[Information supplied]
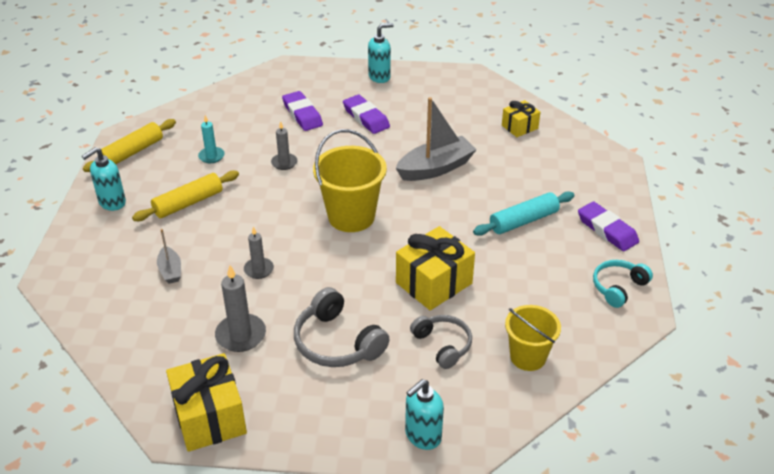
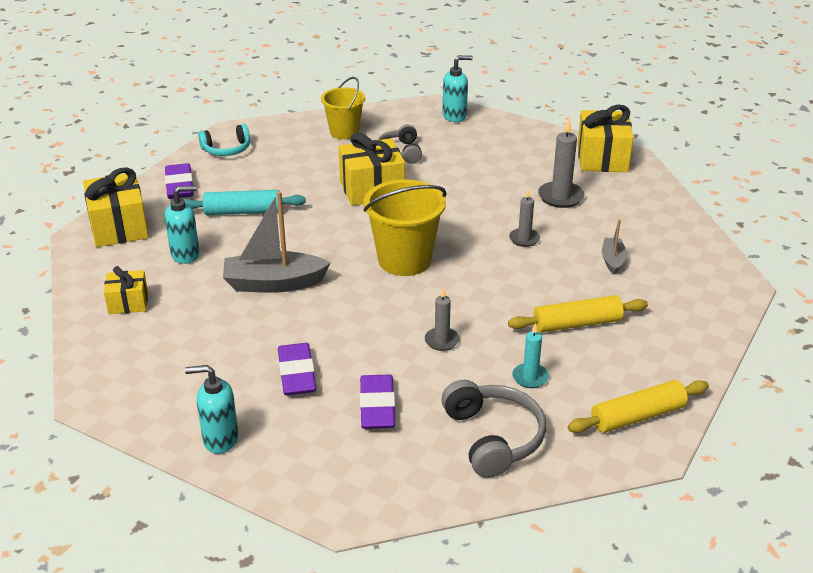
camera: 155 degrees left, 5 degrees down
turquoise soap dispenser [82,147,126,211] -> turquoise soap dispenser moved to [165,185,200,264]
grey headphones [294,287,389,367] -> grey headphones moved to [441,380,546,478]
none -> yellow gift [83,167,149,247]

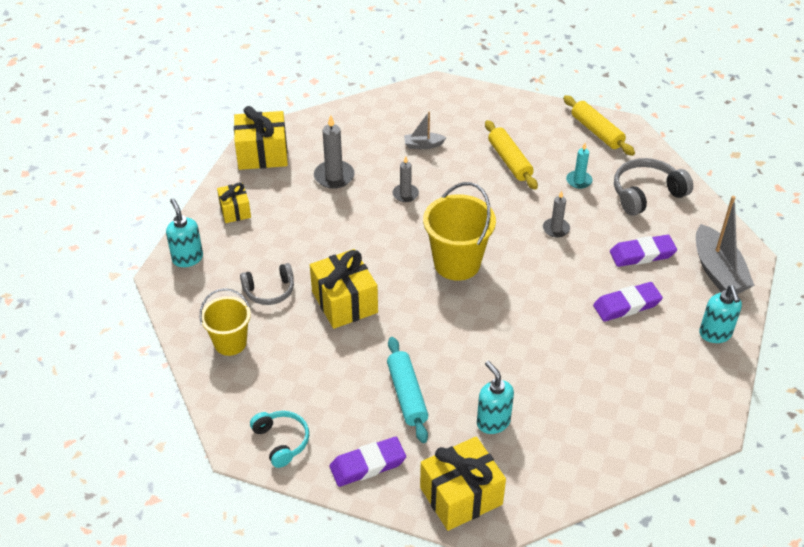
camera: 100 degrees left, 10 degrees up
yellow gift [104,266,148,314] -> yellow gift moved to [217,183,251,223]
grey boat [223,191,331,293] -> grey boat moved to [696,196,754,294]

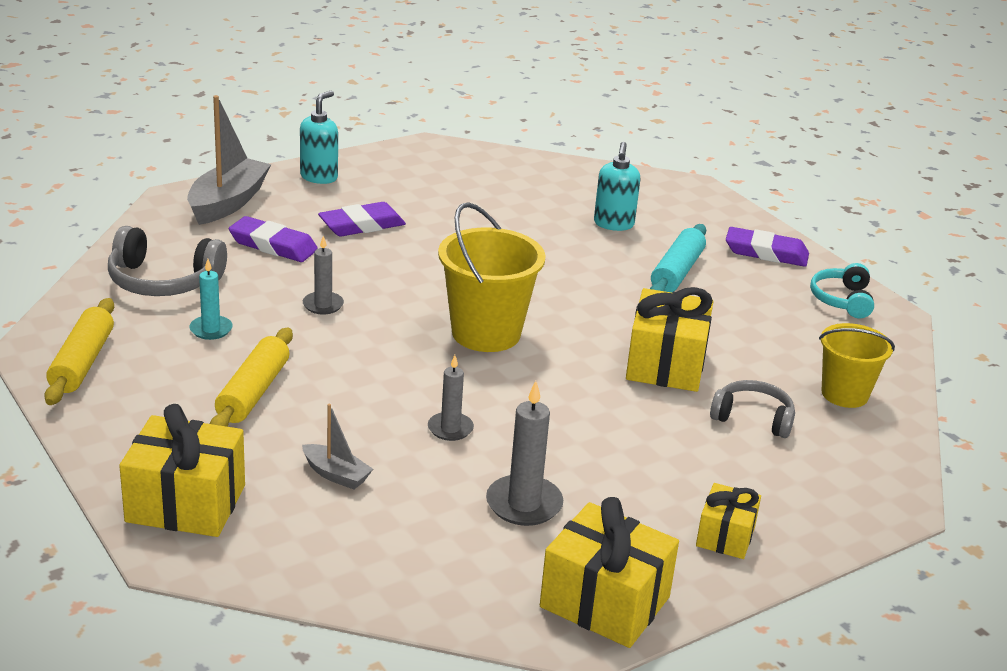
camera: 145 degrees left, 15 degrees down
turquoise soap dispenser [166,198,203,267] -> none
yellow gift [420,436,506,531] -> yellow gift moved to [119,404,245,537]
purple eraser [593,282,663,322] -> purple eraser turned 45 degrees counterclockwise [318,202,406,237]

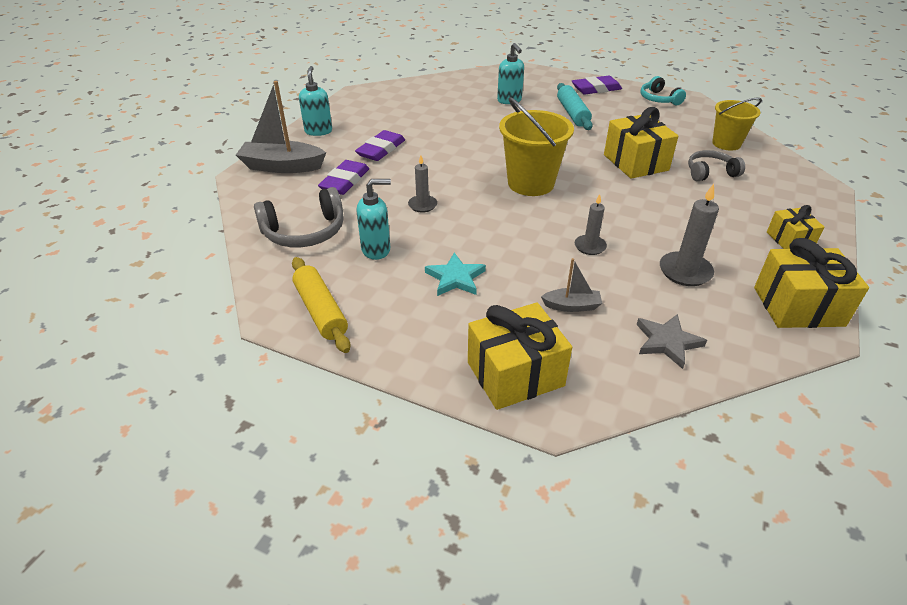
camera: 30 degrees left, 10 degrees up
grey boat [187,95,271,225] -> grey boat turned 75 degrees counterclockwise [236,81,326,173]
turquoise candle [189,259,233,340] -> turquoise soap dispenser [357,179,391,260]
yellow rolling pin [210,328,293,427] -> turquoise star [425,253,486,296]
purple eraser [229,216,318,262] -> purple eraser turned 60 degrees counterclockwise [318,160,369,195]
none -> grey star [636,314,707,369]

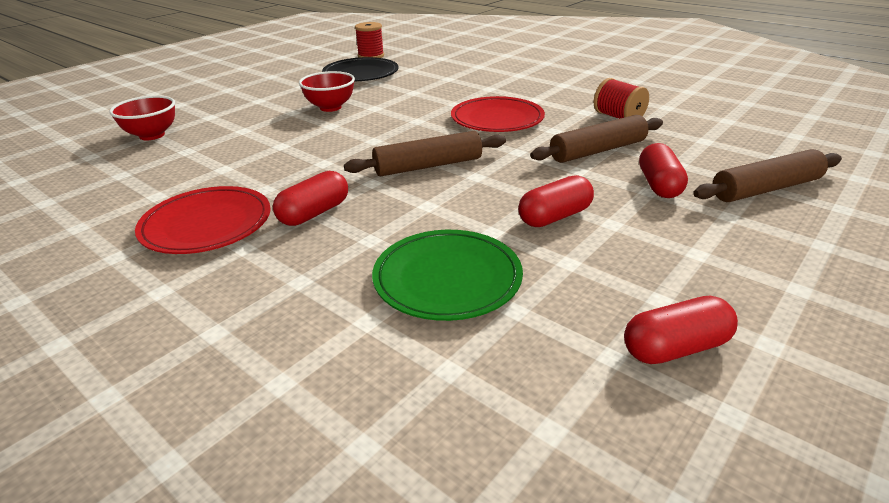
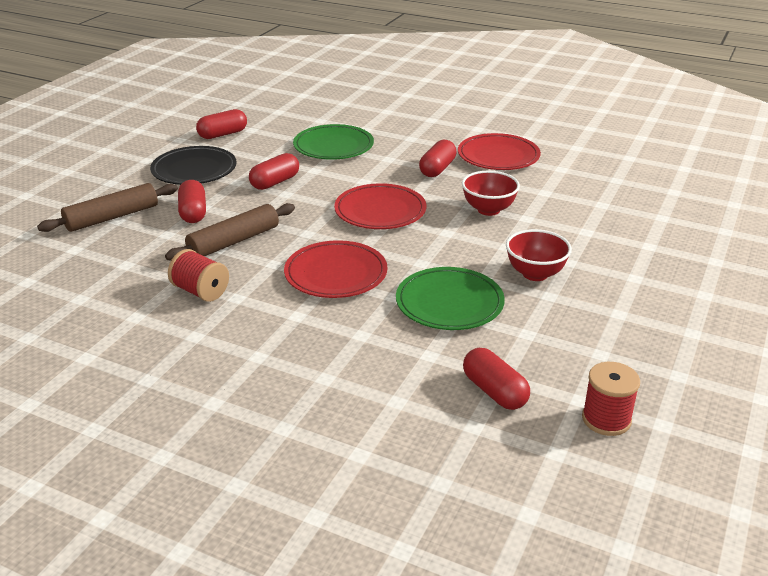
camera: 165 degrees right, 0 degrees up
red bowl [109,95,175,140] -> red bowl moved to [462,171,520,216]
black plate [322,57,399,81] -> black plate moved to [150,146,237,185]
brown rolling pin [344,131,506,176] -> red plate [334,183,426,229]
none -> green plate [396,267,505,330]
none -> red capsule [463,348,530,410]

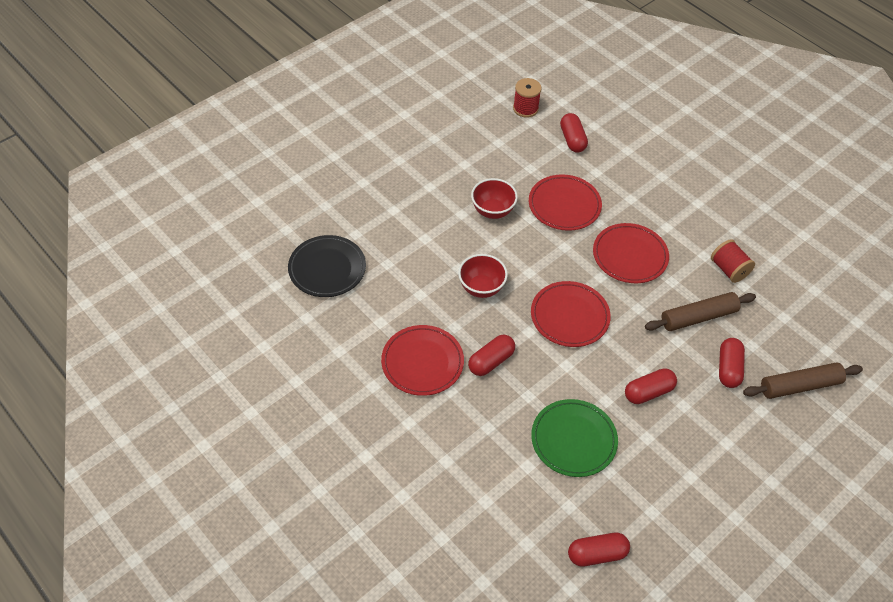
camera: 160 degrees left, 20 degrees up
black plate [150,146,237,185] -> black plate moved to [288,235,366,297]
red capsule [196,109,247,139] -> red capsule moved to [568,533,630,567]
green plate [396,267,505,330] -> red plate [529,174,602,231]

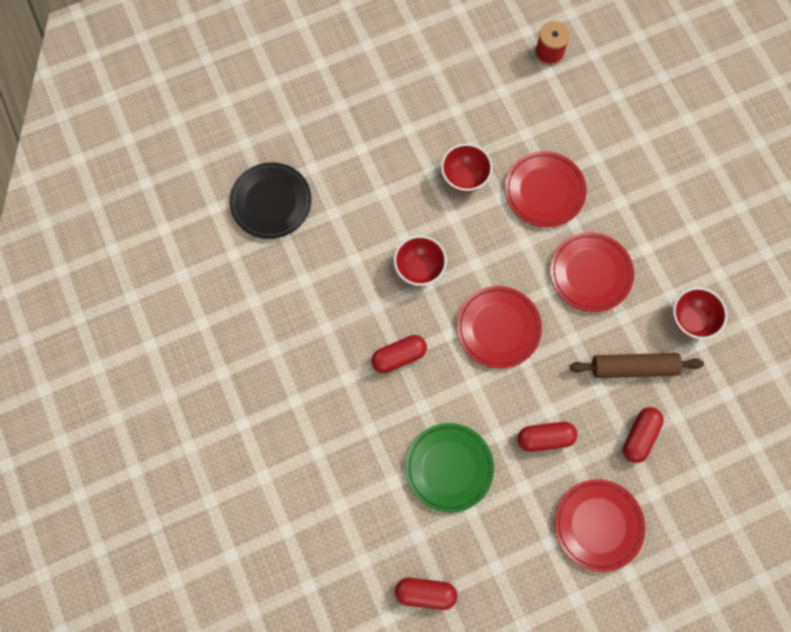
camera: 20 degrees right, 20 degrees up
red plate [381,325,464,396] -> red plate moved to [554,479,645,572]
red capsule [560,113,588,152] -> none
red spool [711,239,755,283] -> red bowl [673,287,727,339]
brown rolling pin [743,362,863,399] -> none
[/Information supplied]
• Task item: Beginning with the line above that has "turquoise soap dispenser [82,147,126,211]" and going on through the line that has "camera: 100 degrees left, 10 degrees up", retype every line exactly and add nothing else; drop the pictures.

• Answer area:
turquoise soap dispenser [82,147,126,211] -> turquoise soap dispenser moved to [165,185,200,264]
grey headphones [294,287,389,367] -> grey headphones moved to [441,380,546,478]
none -> yellow gift [83,167,149,247]

camera: 100 degrees left, 10 degrees up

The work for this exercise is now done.